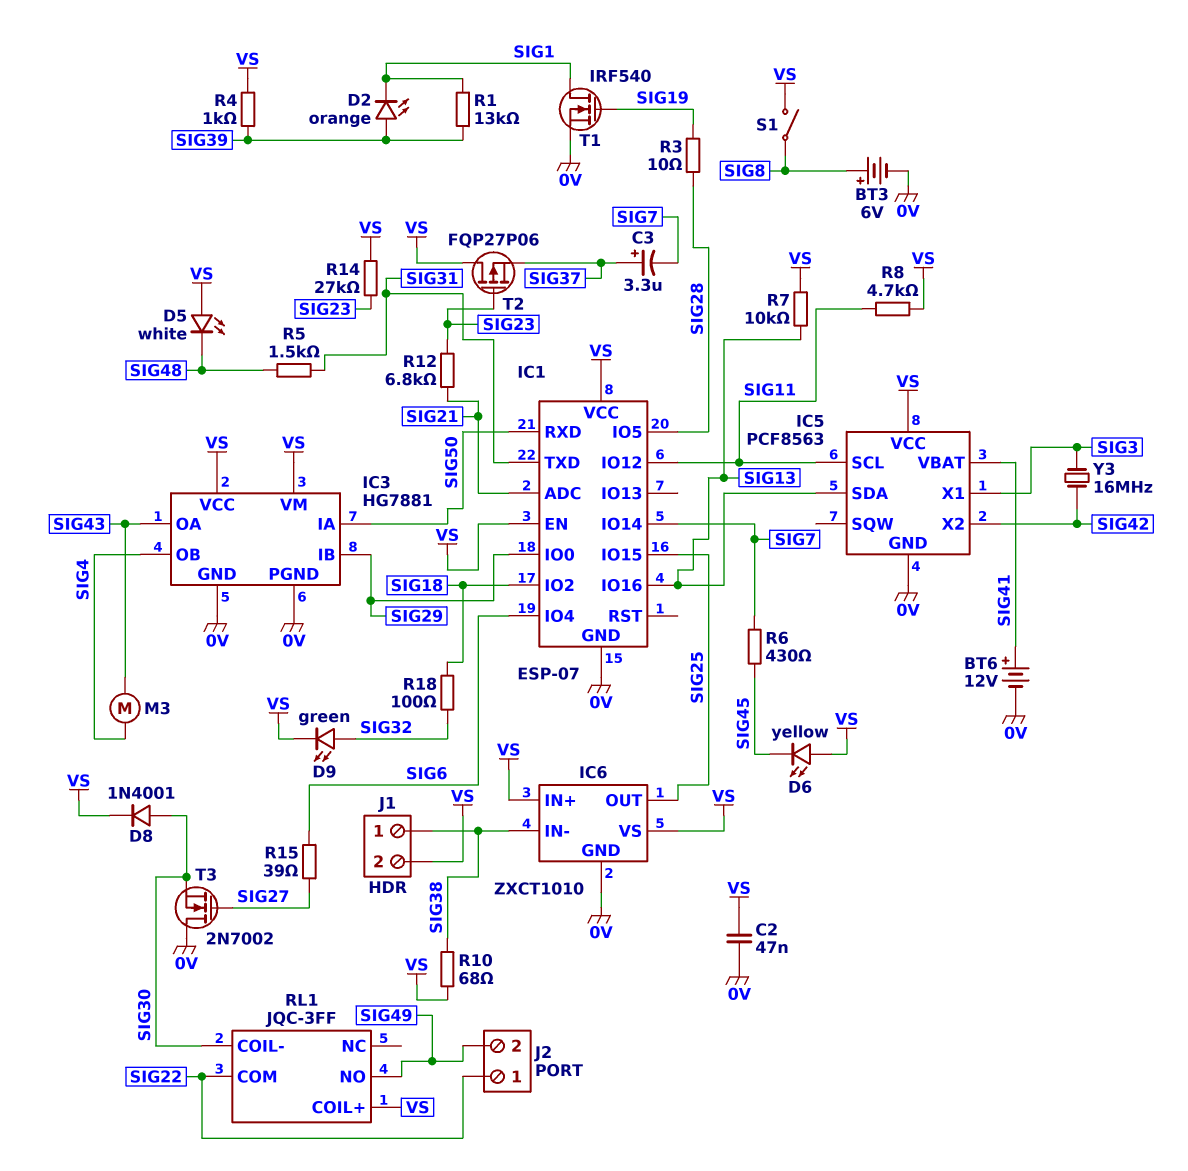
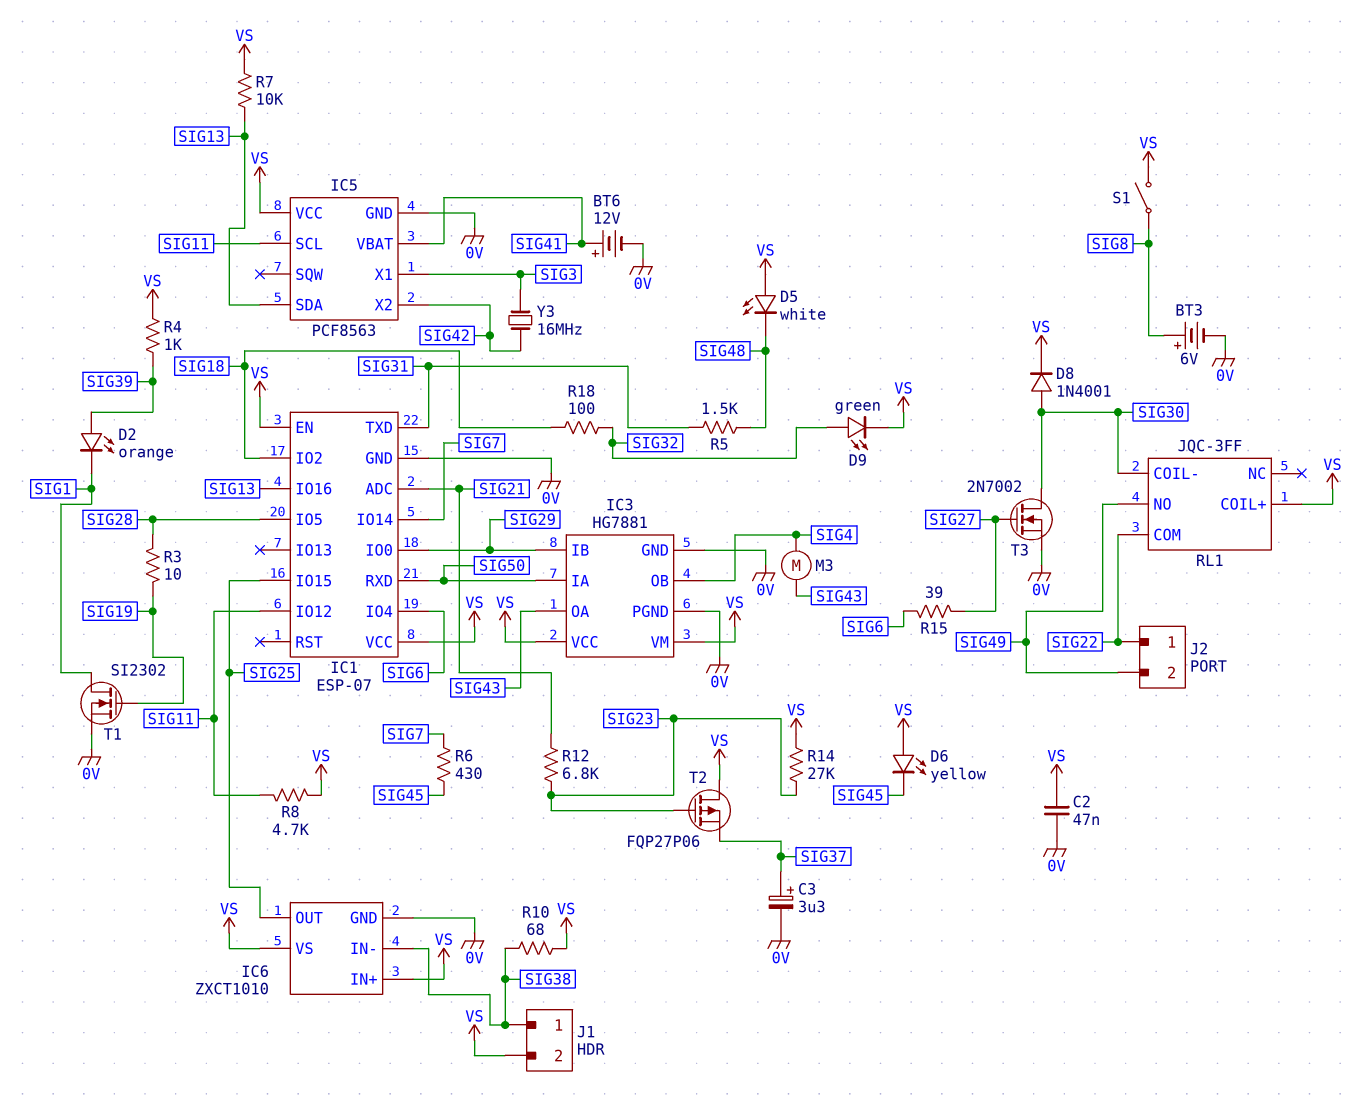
C3: 3.3uF (plus SIG37, minus SIG7) -> 3.3uF (plus SIG37, minus 0V)
R1: 13k (SIG1, SIG39) -> none
T1: NMOS IRF540 (G SIG19, D SIG1, S 0V) -> NMOS SI2302 (G SIG19, D SIG1, S 0V)
T3: NMOS 2N7002 (G SIG27, D 0V, S SIG30) -> NMOS 2N7002 (G SIG27, D SIG30, S 0V)

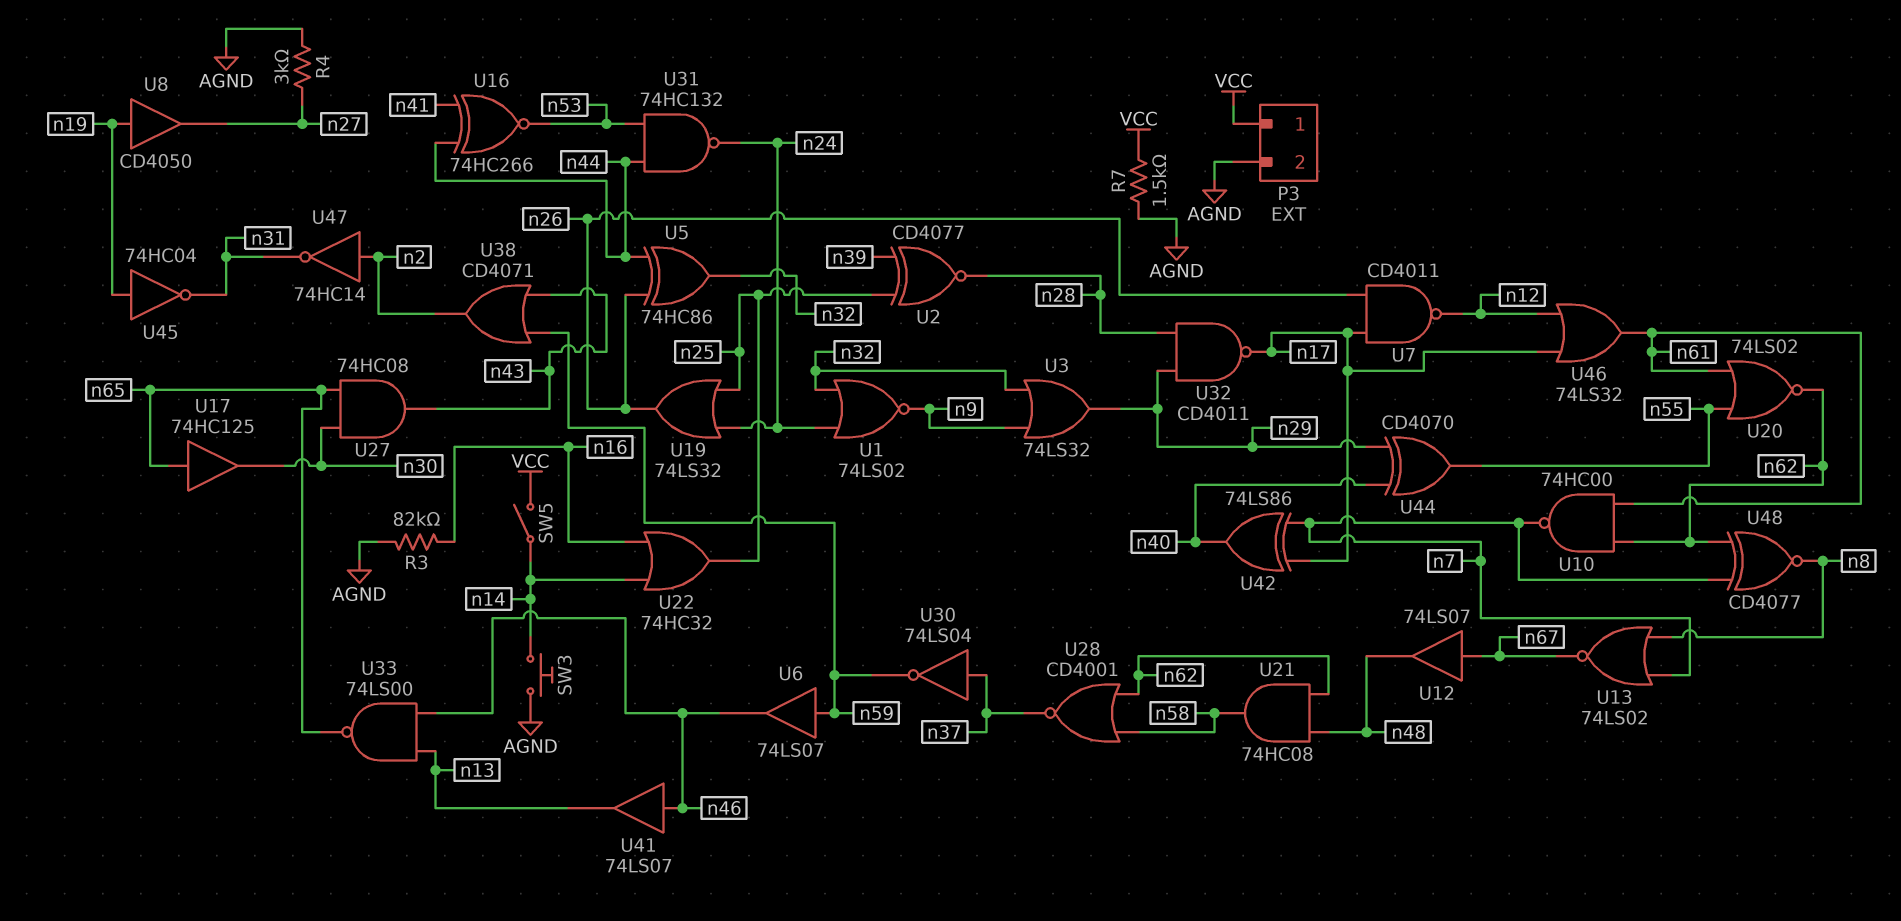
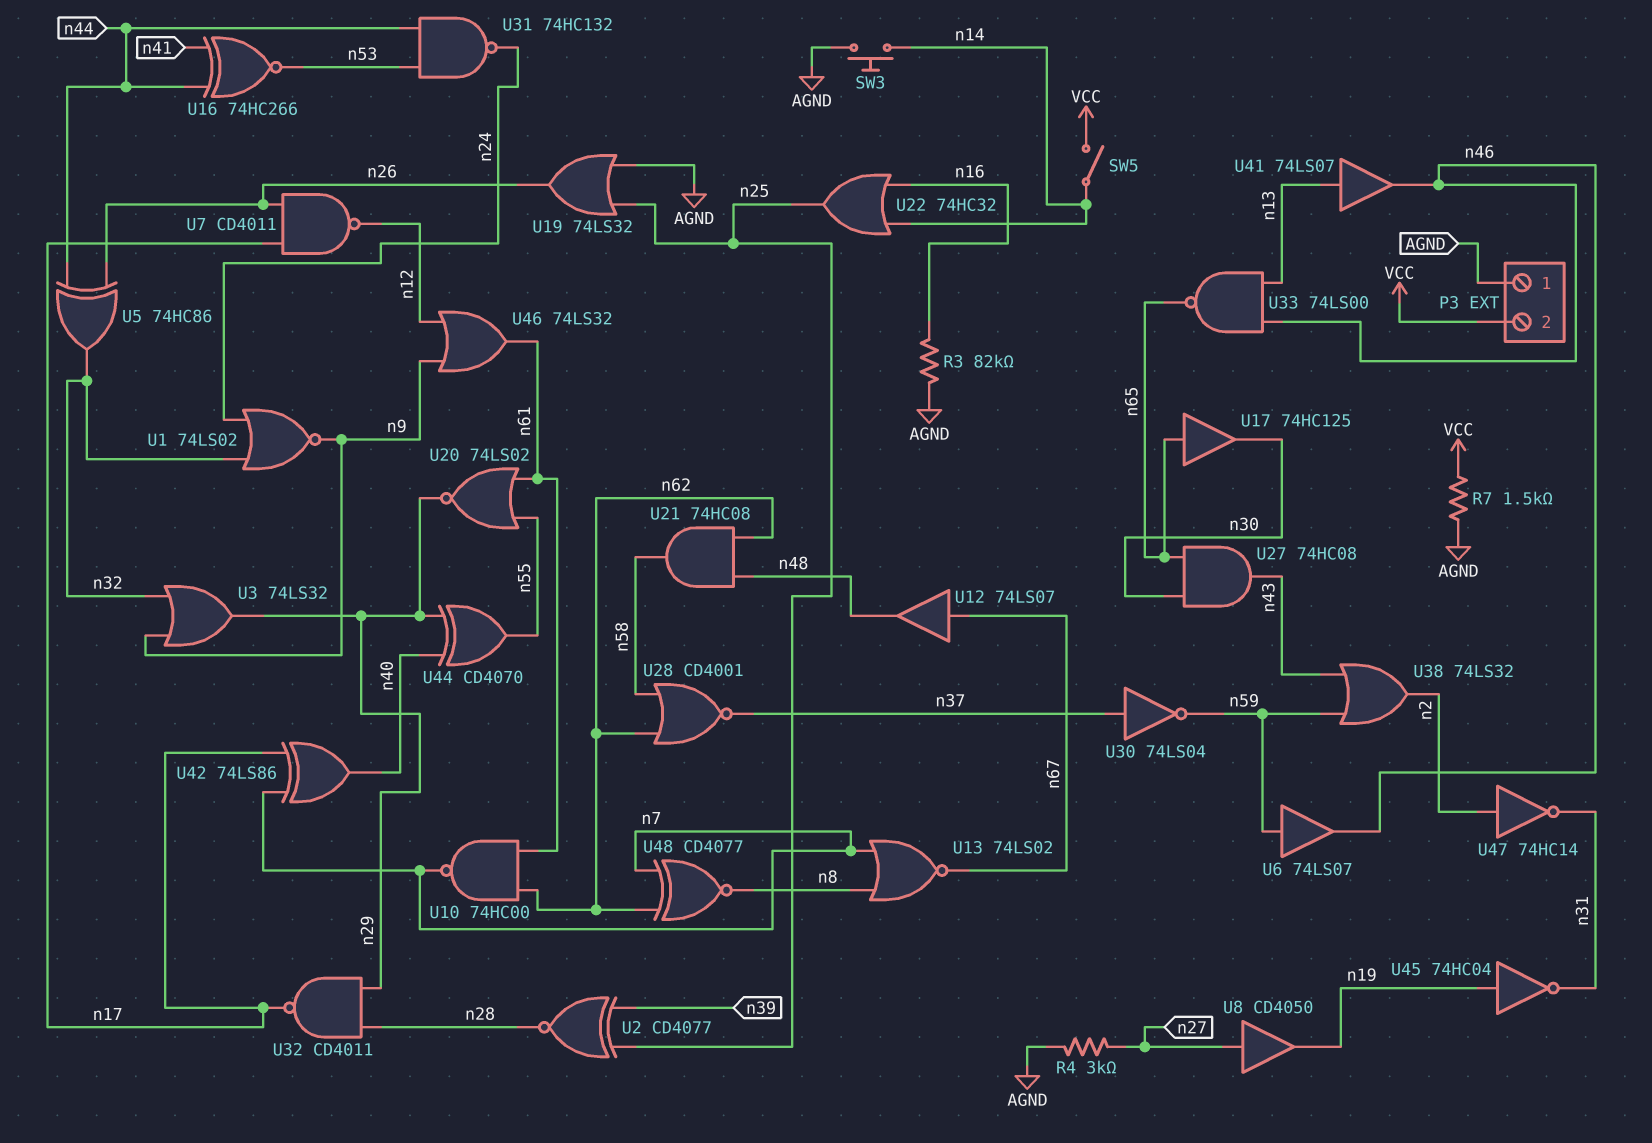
P3 pin 1: VCC -> AGND
P3 pin 2: AGND -> VCC
U8: buffer CD4050 (in n19, out n27) -> buffer CD4050 (in n27, out n19)
U19: OR 74LS32 (in n24, in n25, out n26) -> OR 74LS32 (in AGND, in n25, out n26)
U20: NOR 74LS02 (in n55, in n61, out n62) -> NOR 74LS02 (in n55, in n61, out n29)
U38: OR CD4071 (in n43, in n59, out n2) -> OR 74LS32 (in n43, in n59, out n2)
U41: buffer 74LS07 (in n46, out n13) -> buffer 74LS07 (in n13, out n46)
U46: OR 74LS32 (in n12, in n17, out n61) -> OR 74LS32 (in n9, in n12, out n61)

* _THE TASK_: Could you copy every line from the records that mentions the word "AGND"?

* _ANSWER AREA_:
P3 pin 1: VCC -> AGND
P3 pin 2: AGND -> VCC
U19: OR 74LS32 (in n24, in n25, out n26) -> OR 74LS32 (in AGND, in n25, out n26)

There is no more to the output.